Instructions for the task: Copy each line containing the word "brown" from the records that follow, please.

--- Material for this exercise ---

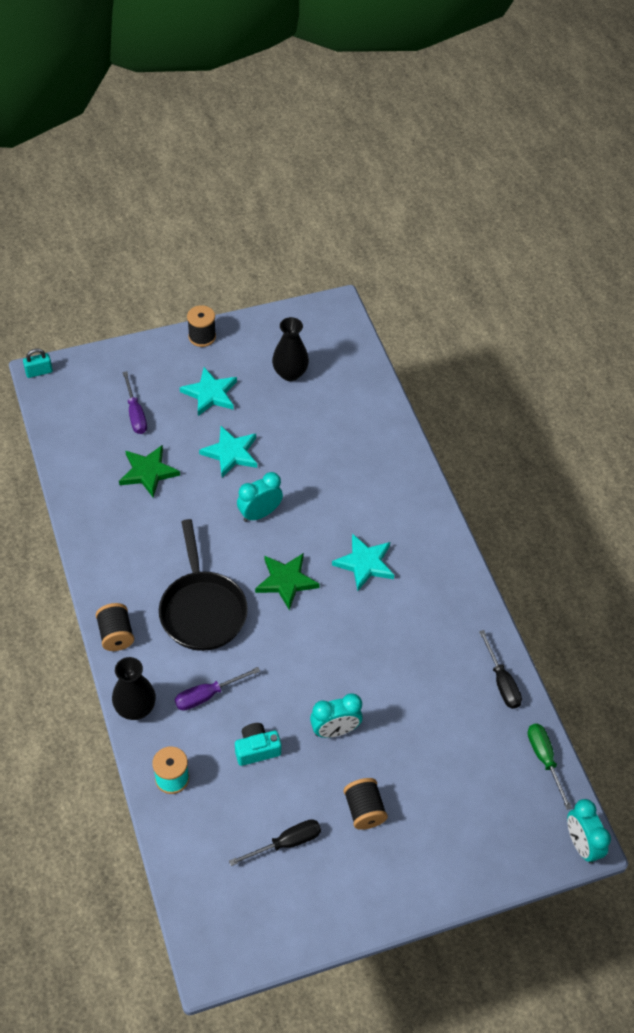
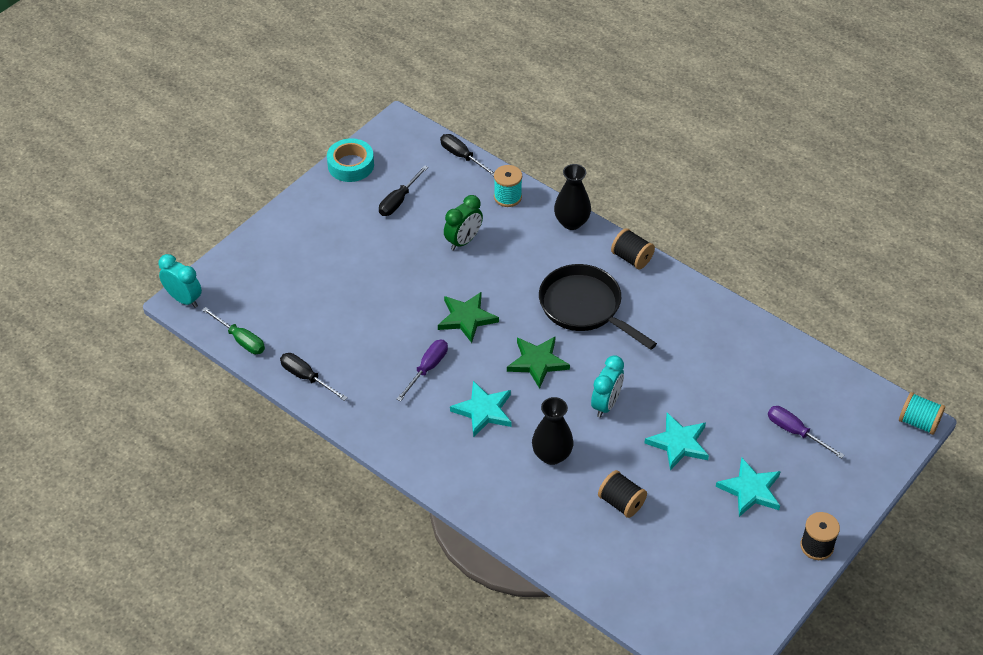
camera: 150 degrees right, 5 degrees down
(39, 372) = (918, 422): turquoise padlock -> turquoise spool
(148, 472) = (731, 387): green star -> green star (466, 318)
(176, 864) = (462, 157): none -> black screwdriver
(207, 695) = (528, 255): purple screwdriver -> purple screwdriver (427, 368)
(257, 749) = (463, 241): turquoise camera -> green clock
(290, 373) = (698, 556): black vase -> black vase (552, 455)
(305, 930) = (351, 165): none -> turquoise tape
(335, 730) = (415, 280): turquoise clock -> none
(364, 810) = (358, 243): black spool -> black spool (621, 502)

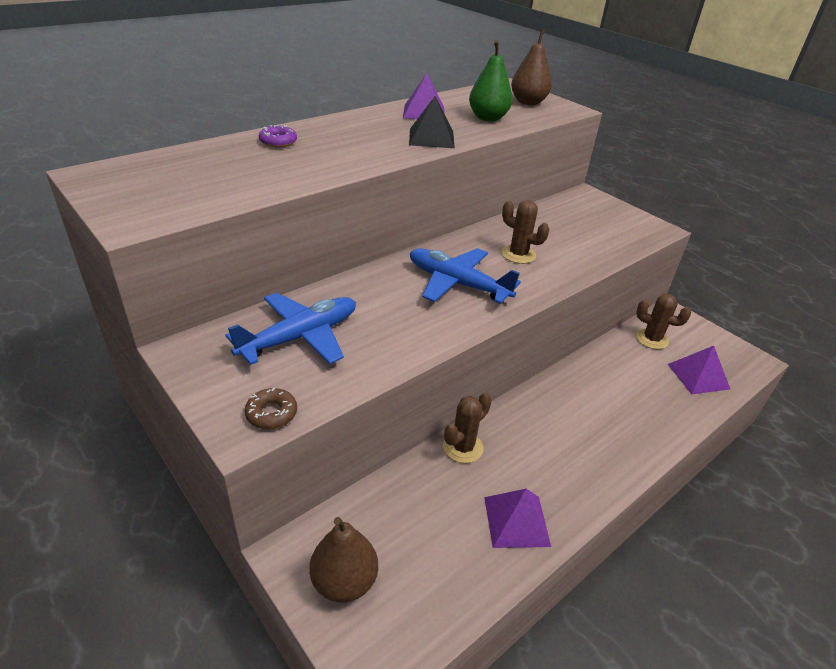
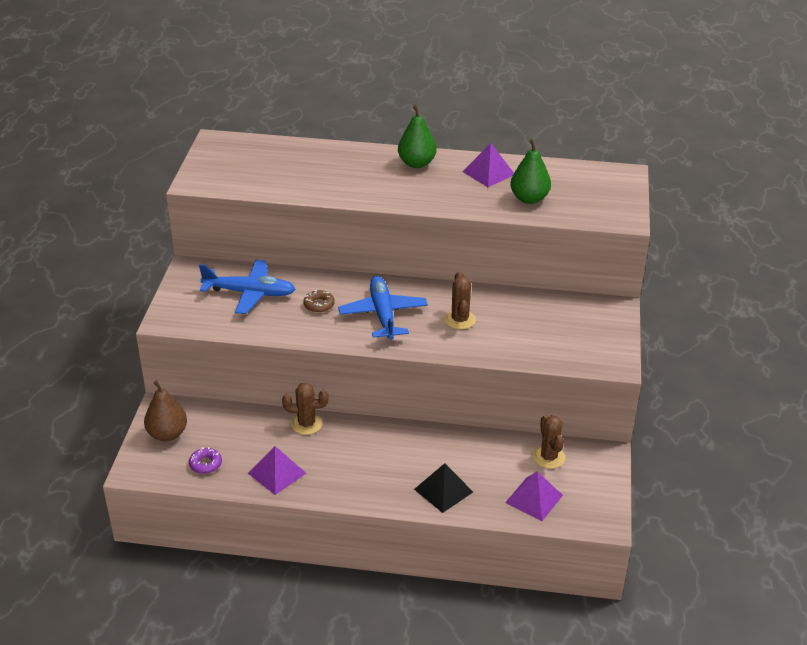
camera: 50 degrees right, 0 degrees up
(271, 413) = (185, 321): brown donut -> brown donut (319, 305)
(278, 142) = (344, 158): purple donut -> purple donut (205, 464)
(354, 124) = (416, 163): none -> green pear
(431, 138) = (449, 198): black pyramid -> black pyramid (443, 490)
(528, 102) = (600, 198): brown pear -> none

---

Response for this exercise:
(271, 413) = (185, 321): brown donut -> brown donut (319, 305)
(528, 102) = (600, 198): brown pear -> none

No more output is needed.